[Detected change data]
——————
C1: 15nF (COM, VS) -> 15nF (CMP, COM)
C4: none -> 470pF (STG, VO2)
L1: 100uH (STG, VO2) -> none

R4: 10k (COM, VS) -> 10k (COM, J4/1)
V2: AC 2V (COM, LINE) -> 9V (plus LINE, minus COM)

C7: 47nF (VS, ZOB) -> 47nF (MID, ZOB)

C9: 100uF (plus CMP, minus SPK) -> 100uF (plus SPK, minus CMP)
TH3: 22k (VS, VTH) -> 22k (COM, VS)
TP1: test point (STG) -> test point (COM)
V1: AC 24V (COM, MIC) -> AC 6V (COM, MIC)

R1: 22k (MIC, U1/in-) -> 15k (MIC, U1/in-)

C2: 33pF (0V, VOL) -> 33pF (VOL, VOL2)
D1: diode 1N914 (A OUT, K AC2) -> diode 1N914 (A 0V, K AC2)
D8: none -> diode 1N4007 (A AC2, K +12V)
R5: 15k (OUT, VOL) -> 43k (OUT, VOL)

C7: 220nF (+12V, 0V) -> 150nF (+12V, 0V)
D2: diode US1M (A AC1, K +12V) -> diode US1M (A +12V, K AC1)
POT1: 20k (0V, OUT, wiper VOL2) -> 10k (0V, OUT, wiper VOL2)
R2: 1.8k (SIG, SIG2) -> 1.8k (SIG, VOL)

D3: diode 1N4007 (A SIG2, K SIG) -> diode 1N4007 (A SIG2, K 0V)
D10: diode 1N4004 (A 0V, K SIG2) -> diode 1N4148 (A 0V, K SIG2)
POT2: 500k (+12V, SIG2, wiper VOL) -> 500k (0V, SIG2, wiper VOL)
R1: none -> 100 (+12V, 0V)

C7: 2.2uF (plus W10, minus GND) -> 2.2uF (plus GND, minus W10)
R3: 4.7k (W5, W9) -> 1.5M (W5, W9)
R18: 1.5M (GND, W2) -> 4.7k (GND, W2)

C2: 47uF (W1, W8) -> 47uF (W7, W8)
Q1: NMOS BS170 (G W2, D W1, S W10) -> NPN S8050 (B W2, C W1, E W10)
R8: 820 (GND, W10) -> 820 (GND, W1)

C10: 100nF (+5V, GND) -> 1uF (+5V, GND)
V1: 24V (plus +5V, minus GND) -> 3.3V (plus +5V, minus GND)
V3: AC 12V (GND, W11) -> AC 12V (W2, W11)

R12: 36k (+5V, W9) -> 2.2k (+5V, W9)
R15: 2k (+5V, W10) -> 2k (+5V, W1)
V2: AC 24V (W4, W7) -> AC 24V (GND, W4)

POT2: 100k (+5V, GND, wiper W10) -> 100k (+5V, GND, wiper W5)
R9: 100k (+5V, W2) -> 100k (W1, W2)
——————
TASK BRIEF = For the word "wiper", count the lines of the records above that hold it and state only that count.

OUTPUT OF THE TASK = 3